[WORK TO COMPLETE]
Word for word, restate every record, though not the pictures.

[SUPPLIED ENTRIES]
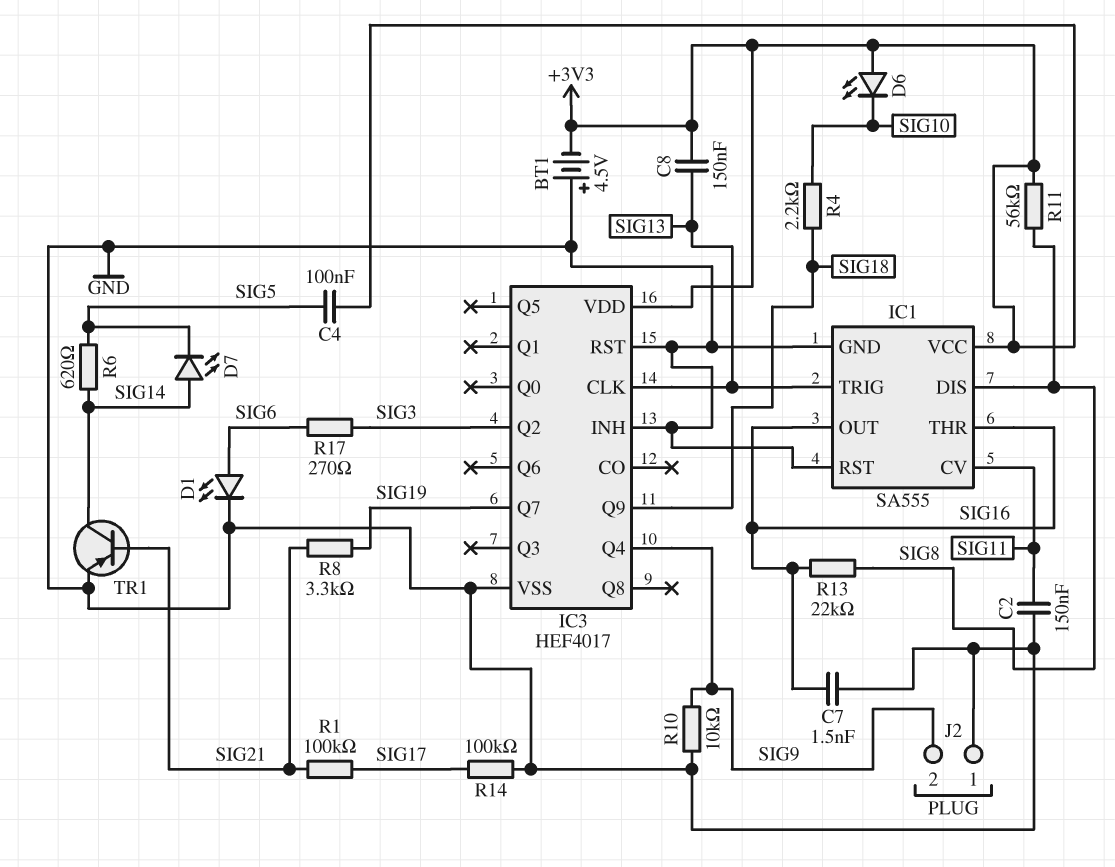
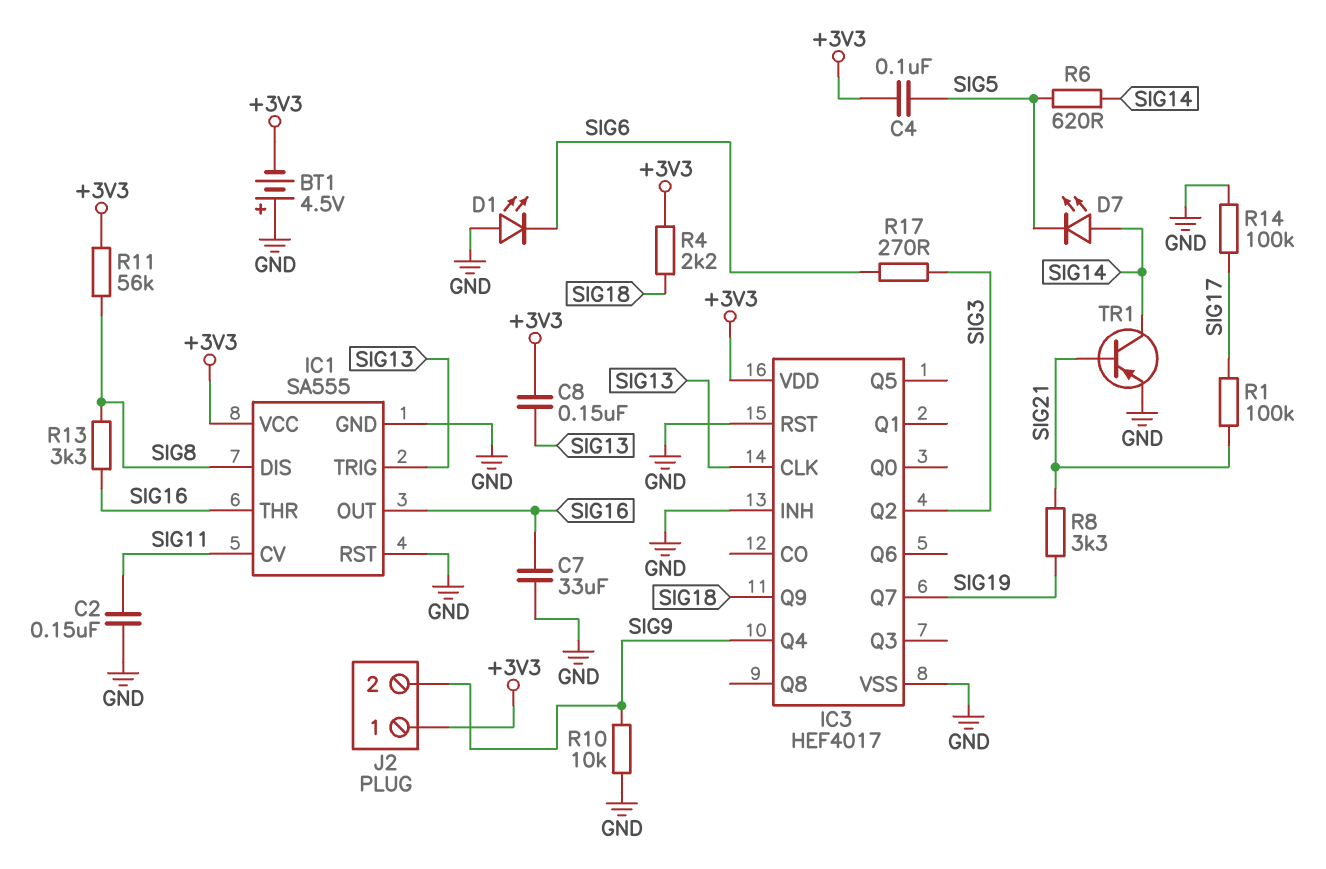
C7: 1.5nF (GND, SIG16) -> 33uF (GND, SIG16)
D1: LED (A SIG6, K GND) -> LED (A GND, K SIG6)
D6: LED (A +3V3, K SIG10) -> none
J2 pin 1: GND -> +3V3
R4: 2.2k (SIG10, SIG18) -> 2.2k (+3V3, SIG18)
R13: 22k (SIG8, SIG16) -> 3.3k (SIG8, SIG16)

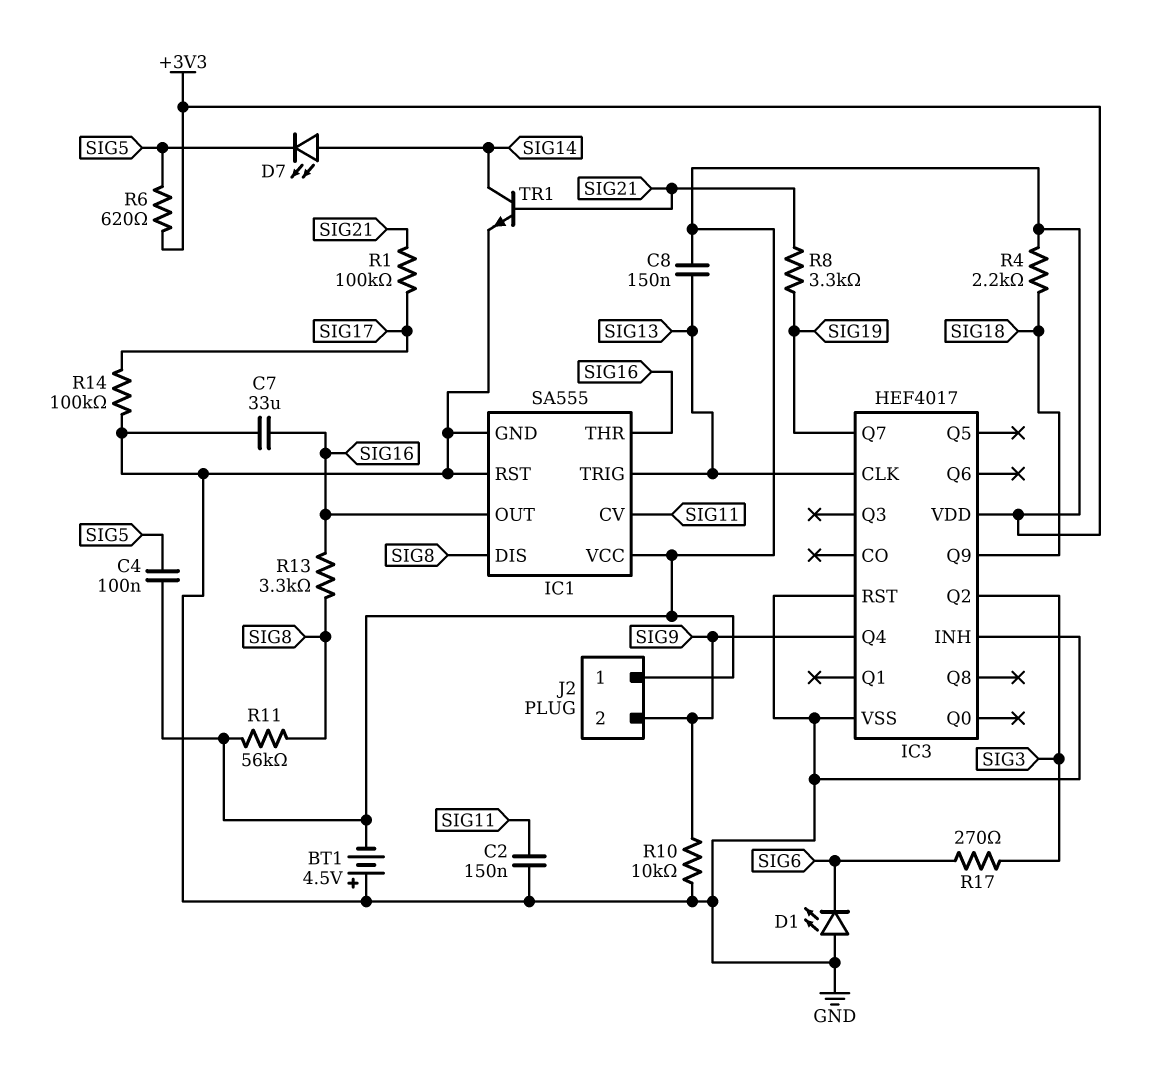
R6: 620 (SIG5, SIG14) -> 620 (+3V3, SIG5)
TR1: PNP (B SIG21, C SIG14, E GND) -> NPN (B SIG21, C SIG14, E GND)

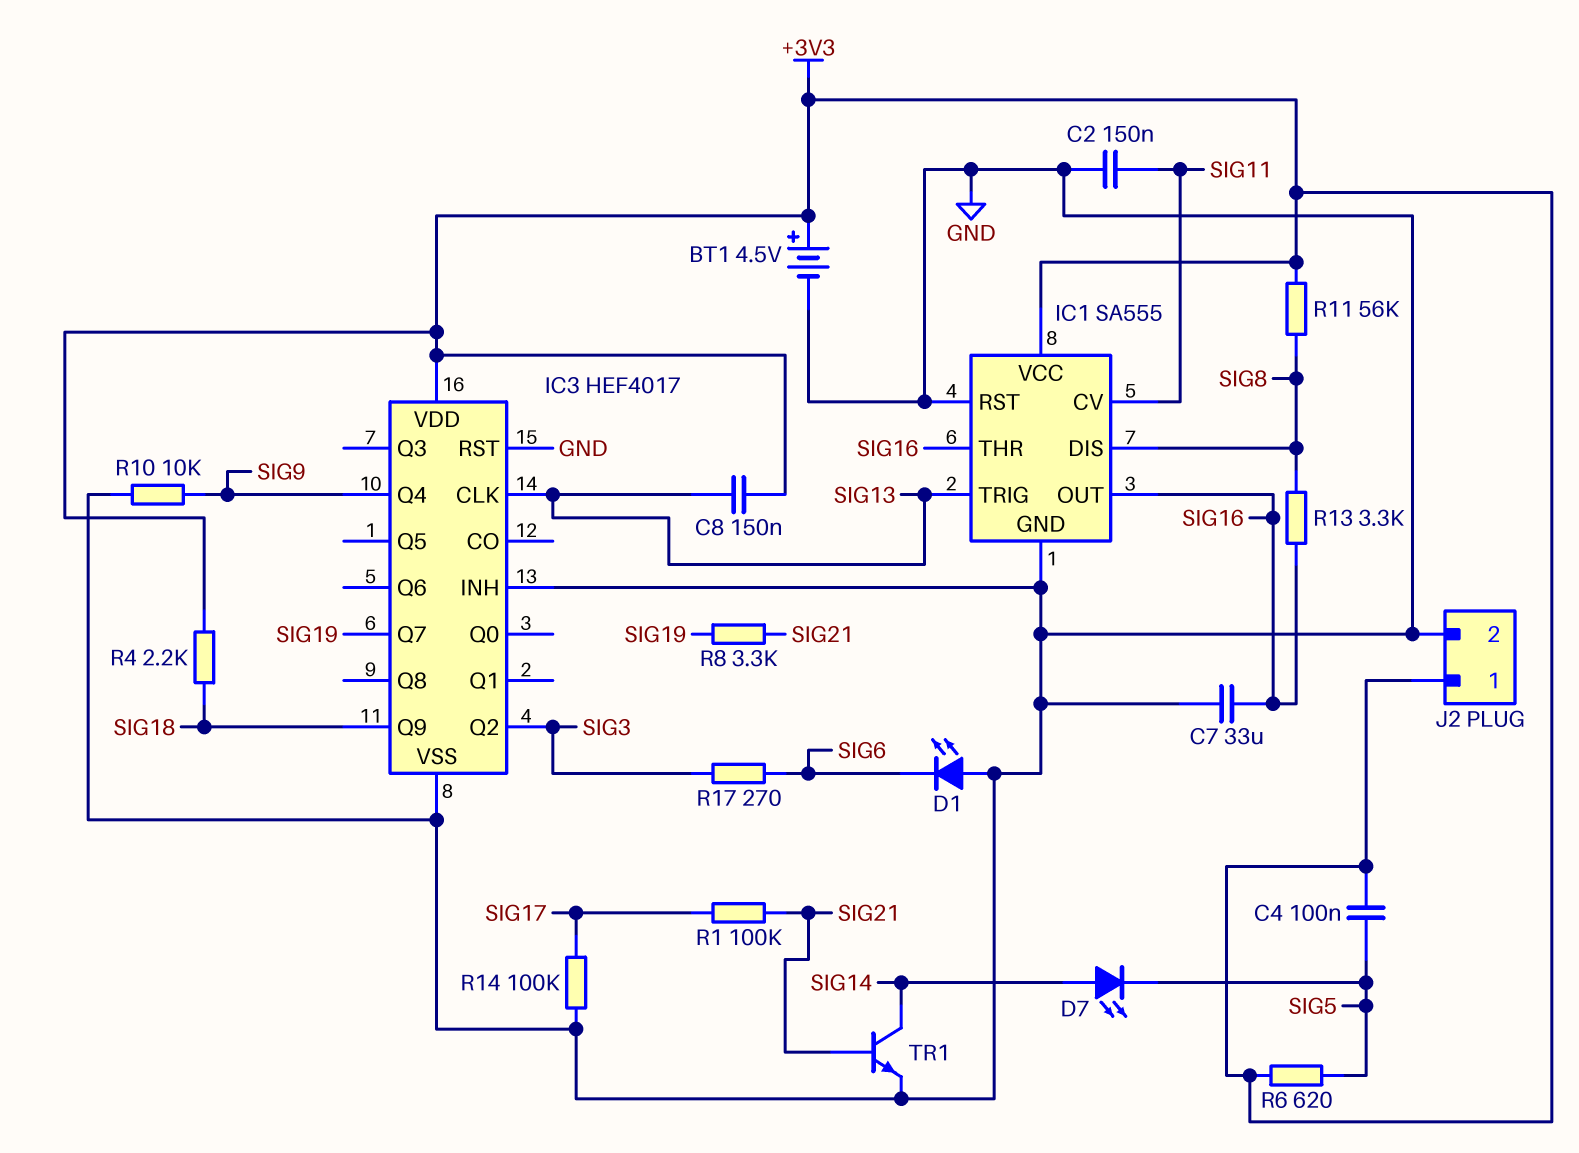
BT1: 4.5V (plus GND, minus +3V3) -> 4.5V (plus +3V3, minus GND)
J2 pin 2: SIG9 -> GND

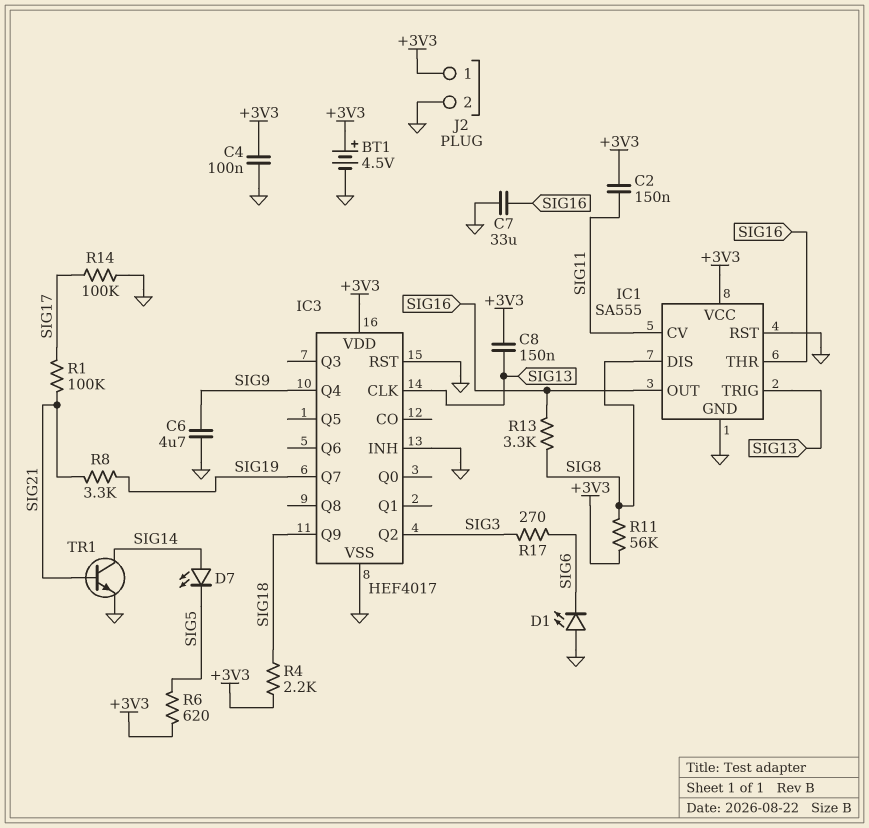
C2: 150nF (GND, SIG11) -> 150nF (+3V3, SIG11)
C4: 100nF (+3V3, SIG5) -> 100nF (+3V3, GND)
C6: none -> 4.7uF (GND, SIG9)
R10: 10k (GND, SIG9) -> none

[OUTPUT]
C7: 1.5nF (GND, SIG16) -> 33uF (GND, SIG16)
D1: LED (A SIG6, K GND) -> LED (A GND, K SIG6)
D6: LED (A +3V3, K SIG10) -> none
J2 pin 1: GND -> +3V3
R4: 2.2k (SIG10, SIG18) -> 2.2k (+3V3, SIG18)
R13: 22k (SIG8, SIG16) -> 3.3k (SIG8, SIG16)

R6: 620 (SIG5, SIG14) -> 620 (+3V3, SIG5)
TR1: PNP (B SIG21, C SIG14, E GND) -> NPN (B SIG21, C SIG14, E GND)

BT1: 4.5V (plus GND, minus +3V3) -> 4.5V (plus +3V3, minus GND)
J2 pin 2: SIG9 -> GND

C2: 150nF (GND, SIG11) -> 150nF (+3V3, SIG11)
C4: 100nF (+3V3, SIG5) -> 100nF (+3V3, GND)
C6: none -> 4.7uF (GND, SIG9)
R10: 10k (GND, SIG9) -> none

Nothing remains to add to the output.